*** Study material ***
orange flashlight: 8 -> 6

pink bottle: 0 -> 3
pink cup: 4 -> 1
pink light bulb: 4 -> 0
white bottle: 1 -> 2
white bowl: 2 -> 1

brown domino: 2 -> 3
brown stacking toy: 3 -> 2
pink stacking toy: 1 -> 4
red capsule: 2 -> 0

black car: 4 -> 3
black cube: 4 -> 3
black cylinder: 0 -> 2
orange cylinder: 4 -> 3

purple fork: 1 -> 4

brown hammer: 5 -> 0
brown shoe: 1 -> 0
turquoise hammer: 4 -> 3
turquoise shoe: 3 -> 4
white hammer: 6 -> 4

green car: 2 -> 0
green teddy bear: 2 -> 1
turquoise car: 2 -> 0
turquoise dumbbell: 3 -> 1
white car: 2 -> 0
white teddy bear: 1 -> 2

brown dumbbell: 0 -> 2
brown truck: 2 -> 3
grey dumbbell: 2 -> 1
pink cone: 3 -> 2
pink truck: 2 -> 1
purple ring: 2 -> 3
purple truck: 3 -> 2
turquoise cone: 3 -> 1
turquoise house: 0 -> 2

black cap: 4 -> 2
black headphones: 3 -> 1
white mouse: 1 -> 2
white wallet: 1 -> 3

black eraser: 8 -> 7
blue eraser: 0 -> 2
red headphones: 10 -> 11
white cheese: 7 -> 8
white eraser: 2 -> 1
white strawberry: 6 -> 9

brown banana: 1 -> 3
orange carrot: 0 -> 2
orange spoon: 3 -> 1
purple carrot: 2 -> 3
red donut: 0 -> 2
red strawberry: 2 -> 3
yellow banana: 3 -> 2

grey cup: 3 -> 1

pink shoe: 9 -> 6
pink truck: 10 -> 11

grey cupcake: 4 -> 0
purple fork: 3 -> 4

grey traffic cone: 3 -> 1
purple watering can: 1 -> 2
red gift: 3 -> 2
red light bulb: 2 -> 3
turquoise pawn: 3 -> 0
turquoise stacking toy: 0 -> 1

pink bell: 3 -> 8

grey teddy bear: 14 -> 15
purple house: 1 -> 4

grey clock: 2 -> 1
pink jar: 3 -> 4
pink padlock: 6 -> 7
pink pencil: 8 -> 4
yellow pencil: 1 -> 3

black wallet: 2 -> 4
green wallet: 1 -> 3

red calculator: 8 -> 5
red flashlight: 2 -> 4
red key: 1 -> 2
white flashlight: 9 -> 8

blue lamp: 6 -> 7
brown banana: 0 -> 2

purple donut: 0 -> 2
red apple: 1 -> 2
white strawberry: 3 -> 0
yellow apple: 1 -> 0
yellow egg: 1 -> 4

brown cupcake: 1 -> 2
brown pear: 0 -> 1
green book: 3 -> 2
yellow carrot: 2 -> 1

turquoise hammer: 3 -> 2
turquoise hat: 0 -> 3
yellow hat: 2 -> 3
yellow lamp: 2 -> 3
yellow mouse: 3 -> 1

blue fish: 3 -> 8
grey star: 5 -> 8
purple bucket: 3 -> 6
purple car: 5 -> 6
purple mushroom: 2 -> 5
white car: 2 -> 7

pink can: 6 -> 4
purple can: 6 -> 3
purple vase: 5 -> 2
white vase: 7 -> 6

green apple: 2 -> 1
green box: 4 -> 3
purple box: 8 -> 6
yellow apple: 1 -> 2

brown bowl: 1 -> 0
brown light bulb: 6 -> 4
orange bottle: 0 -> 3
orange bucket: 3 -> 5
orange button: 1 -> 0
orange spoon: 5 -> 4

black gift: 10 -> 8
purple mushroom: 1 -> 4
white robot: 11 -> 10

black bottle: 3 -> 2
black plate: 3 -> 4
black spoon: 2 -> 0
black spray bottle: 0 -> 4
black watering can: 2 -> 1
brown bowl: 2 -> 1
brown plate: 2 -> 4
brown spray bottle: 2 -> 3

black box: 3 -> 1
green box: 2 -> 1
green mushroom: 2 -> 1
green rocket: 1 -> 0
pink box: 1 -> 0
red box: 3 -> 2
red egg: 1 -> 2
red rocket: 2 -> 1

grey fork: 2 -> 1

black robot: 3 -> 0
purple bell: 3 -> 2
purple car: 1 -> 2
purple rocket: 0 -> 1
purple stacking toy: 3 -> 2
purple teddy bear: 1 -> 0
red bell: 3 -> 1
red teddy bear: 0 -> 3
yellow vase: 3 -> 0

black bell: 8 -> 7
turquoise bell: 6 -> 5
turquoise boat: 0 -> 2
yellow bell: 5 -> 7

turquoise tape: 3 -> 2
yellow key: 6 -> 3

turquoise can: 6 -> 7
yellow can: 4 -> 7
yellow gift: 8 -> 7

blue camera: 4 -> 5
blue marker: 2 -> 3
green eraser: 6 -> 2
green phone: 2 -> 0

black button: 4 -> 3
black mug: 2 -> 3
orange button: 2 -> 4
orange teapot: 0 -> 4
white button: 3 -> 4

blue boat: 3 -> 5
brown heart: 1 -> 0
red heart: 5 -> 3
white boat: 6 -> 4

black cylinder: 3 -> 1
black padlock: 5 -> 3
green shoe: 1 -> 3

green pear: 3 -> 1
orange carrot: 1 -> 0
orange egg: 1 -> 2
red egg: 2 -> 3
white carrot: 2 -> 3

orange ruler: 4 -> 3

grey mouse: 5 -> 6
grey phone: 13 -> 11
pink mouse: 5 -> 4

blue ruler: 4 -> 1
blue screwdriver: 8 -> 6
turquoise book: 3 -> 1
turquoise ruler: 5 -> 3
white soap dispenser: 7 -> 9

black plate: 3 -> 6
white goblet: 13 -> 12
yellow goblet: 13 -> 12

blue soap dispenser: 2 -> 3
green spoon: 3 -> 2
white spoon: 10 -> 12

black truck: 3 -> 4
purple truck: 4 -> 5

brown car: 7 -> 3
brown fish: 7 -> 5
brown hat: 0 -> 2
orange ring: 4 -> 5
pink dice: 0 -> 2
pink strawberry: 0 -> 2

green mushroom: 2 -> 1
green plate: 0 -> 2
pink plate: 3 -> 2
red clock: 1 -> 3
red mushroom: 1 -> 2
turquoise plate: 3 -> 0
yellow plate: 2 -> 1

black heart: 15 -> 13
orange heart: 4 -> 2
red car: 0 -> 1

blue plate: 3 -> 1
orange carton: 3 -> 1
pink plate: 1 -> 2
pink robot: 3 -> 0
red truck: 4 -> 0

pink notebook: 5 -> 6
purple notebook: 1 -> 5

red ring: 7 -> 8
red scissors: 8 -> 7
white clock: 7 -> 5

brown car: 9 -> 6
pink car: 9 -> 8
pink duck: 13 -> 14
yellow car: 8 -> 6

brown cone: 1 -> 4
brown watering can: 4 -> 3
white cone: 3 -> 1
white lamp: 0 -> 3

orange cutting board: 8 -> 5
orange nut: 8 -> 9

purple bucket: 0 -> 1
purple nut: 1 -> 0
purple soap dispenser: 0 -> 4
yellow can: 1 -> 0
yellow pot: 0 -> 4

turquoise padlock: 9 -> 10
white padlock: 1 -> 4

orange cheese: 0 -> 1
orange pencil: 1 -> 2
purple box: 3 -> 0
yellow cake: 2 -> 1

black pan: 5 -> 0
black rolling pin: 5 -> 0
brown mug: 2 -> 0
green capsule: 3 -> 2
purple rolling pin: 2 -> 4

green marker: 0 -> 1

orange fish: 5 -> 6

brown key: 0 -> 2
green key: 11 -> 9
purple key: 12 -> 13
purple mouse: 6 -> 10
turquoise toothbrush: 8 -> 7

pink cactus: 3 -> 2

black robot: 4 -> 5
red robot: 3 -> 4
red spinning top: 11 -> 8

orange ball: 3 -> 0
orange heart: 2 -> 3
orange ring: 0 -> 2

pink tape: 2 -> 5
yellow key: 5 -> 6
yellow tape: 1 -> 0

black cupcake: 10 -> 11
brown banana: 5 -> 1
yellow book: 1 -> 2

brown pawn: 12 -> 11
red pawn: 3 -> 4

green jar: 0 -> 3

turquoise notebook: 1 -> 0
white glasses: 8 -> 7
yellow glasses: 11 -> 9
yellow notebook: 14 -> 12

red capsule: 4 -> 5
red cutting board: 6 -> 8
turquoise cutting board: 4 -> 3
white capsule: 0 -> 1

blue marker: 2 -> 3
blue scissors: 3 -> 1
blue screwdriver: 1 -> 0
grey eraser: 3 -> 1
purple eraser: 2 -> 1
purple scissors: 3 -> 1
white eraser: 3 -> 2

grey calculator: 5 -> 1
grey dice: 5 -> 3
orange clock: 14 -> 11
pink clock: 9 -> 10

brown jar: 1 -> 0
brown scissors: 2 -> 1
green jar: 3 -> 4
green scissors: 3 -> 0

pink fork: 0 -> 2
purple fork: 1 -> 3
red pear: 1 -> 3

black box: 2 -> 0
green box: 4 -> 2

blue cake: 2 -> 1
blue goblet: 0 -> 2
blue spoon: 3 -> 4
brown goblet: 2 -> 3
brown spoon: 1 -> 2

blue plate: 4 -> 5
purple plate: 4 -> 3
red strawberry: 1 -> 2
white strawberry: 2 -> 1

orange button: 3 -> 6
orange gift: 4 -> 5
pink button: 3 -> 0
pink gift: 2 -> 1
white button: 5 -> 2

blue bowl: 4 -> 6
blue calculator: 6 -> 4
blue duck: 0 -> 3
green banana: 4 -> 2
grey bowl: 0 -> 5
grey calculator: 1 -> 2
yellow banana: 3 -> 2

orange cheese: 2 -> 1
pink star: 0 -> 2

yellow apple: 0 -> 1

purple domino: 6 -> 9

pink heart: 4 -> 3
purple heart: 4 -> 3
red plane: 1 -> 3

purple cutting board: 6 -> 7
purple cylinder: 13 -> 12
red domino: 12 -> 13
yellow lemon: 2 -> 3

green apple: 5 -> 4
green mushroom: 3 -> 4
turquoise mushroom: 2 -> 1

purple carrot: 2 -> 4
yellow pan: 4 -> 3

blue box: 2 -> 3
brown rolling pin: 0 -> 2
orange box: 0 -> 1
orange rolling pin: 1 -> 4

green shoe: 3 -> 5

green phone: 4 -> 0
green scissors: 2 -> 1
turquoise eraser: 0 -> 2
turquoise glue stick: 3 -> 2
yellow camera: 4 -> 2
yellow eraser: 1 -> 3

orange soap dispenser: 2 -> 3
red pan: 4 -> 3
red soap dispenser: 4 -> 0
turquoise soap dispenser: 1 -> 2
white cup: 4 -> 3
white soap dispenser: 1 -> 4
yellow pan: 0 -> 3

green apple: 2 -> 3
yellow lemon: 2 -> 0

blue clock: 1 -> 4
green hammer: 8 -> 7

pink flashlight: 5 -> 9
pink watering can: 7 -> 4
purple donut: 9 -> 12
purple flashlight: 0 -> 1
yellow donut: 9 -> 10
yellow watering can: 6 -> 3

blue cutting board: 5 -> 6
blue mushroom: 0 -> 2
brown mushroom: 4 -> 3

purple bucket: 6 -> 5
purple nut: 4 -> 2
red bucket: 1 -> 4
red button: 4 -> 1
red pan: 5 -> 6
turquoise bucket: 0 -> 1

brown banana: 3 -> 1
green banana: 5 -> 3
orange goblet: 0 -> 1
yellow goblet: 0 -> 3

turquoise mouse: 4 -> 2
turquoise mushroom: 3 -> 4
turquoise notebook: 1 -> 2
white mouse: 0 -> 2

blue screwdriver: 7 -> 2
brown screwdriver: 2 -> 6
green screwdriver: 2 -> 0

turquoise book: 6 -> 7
*** End of Study material ***
> _Work item_
Would you output, unchanged, each line from the start of the records to the line that holds "black wallet: 2 -> 4", both included and nothing else?

> _Task answer_
orange flashlight: 8 -> 6

pink bottle: 0 -> 3
pink cup: 4 -> 1
pink light bulb: 4 -> 0
white bottle: 1 -> 2
white bowl: 2 -> 1

brown domino: 2 -> 3
brown stacking toy: 3 -> 2
pink stacking toy: 1 -> 4
red capsule: 2 -> 0

black car: 4 -> 3
black cube: 4 -> 3
black cylinder: 0 -> 2
orange cylinder: 4 -> 3

purple fork: 1 -> 4

brown hammer: 5 -> 0
brown shoe: 1 -> 0
turquoise hammer: 4 -> 3
turquoise shoe: 3 -> 4
white hammer: 6 -> 4

green car: 2 -> 0
green teddy bear: 2 -> 1
turquoise car: 2 -> 0
turquoise dumbbell: 3 -> 1
white car: 2 -> 0
white teddy bear: 1 -> 2

brown dumbbell: 0 -> 2
brown truck: 2 -> 3
grey dumbbell: 2 -> 1
pink cone: 3 -> 2
pink truck: 2 -> 1
purple ring: 2 -> 3
purple truck: 3 -> 2
turquoise cone: 3 -> 1
turquoise house: 0 -> 2

black cap: 4 -> 2
black headphones: 3 -> 1
white mouse: 1 -> 2
white wallet: 1 -> 3

black eraser: 8 -> 7
blue eraser: 0 -> 2
red headphones: 10 -> 11
white cheese: 7 -> 8
white eraser: 2 -> 1
white strawberry: 6 -> 9

brown banana: 1 -> 3
orange carrot: 0 -> 2
orange spoon: 3 -> 1
purple carrot: 2 -> 3
red donut: 0 -> 2
red strawberry: 2 -> 3
yellow banana: 3 -> 2

grey cup: 3 -> 1

pink shoe: 9 -> 6
pink truck: 10 -> 11

grey cupcake: 4 -> 0
purple fork: 3 -> 4

grey traffic cone: 3 -> 1
purple watering can: 1 -> 2
red gift: 3 -> 2
red light bulb: 2 -> 3
turquoise pawn: 3 -> 0
turquoise stacking toy: 0 -> 1

pink bell: 3 -> 8

grey teddy bear: 14 -> 15
purple house: 1 -> 4

grey clock: 2 -> 1
pink jar: 3 -> 4
pink padlock: 6 -> 7
pink pencil: 8 -> 4
yellow pencil: 1 -> 3

black wallet: 2 -> 4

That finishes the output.